[What is needed] Among the lines below, copy exactly those from the one with "grey mushroom: 2 -> 0" through the one with "pink notebook: 2 -> 1", counting both ends.

[[ Available data open ]]

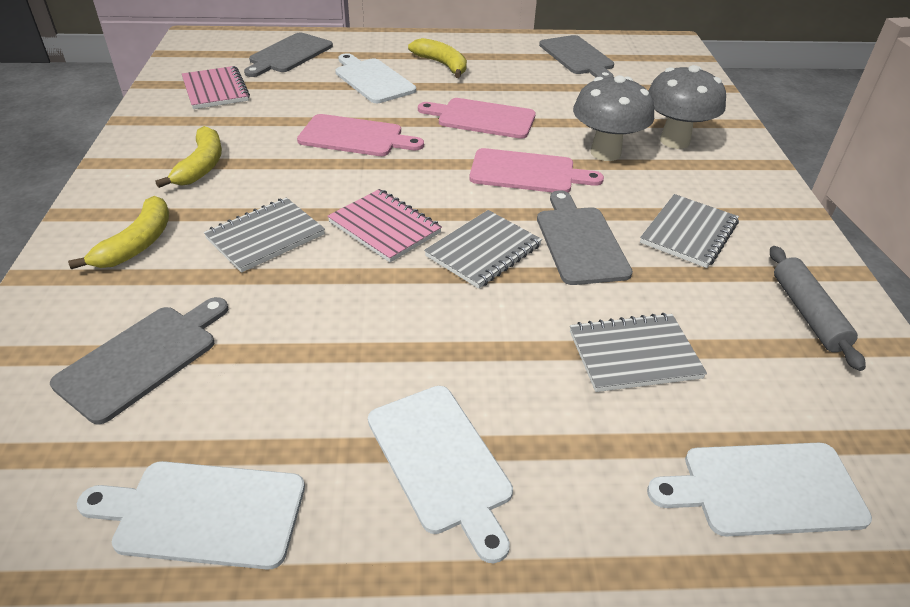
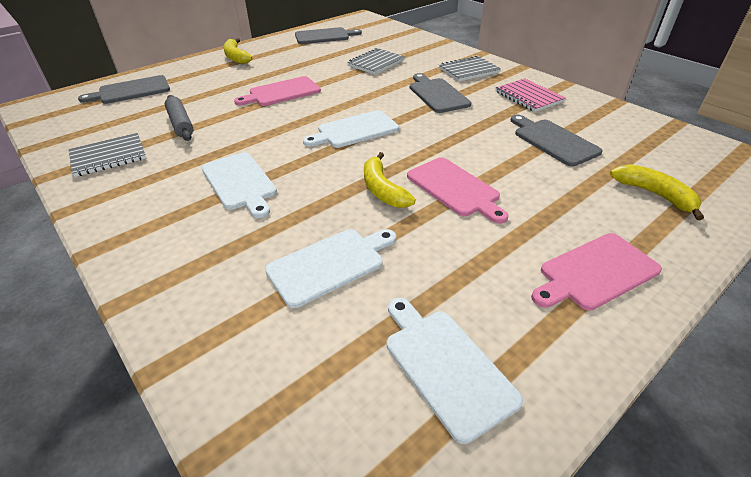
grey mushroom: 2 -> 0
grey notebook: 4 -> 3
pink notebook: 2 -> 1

[[ Available data closed ]]
[[ Available data open ]]

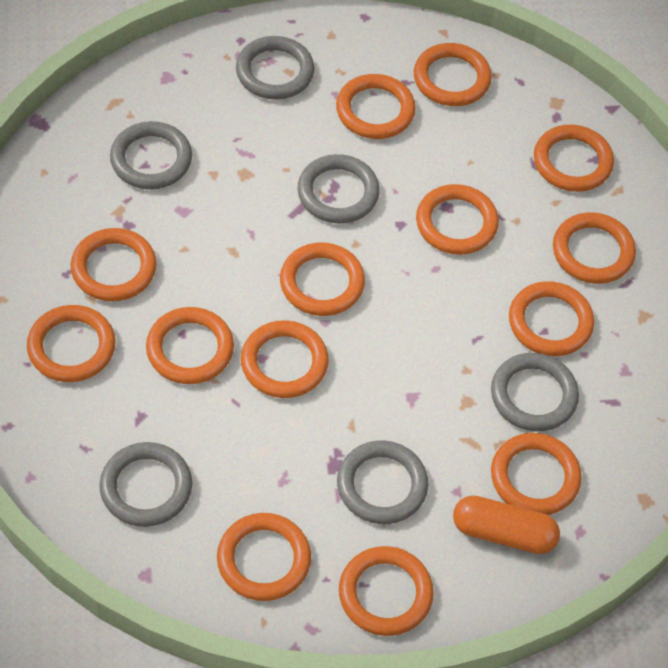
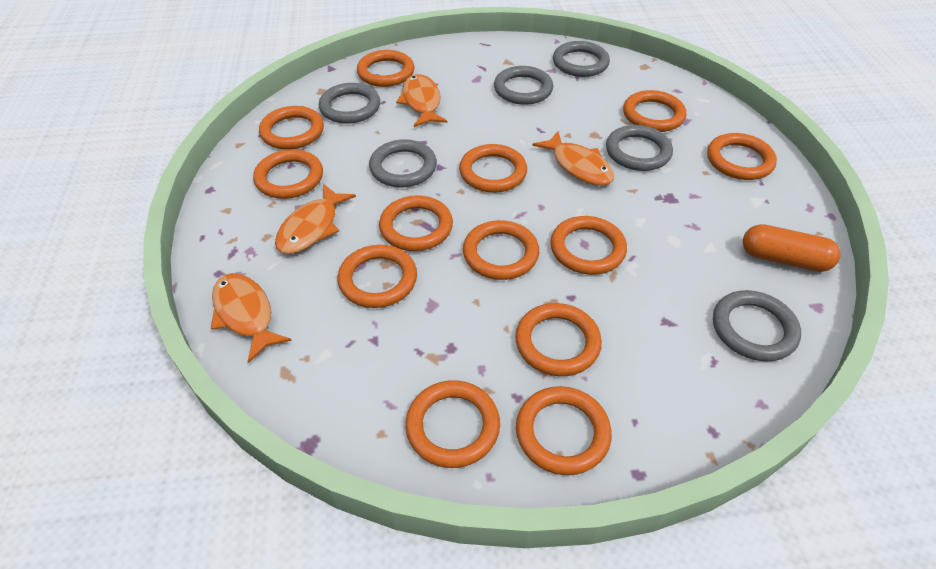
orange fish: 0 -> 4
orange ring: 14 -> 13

[[ Available data closed ]]

[Written answer]
grey mushroom: 2 -> 0
grey notebook: 4 -> 3
pink notebook: 2 -> 1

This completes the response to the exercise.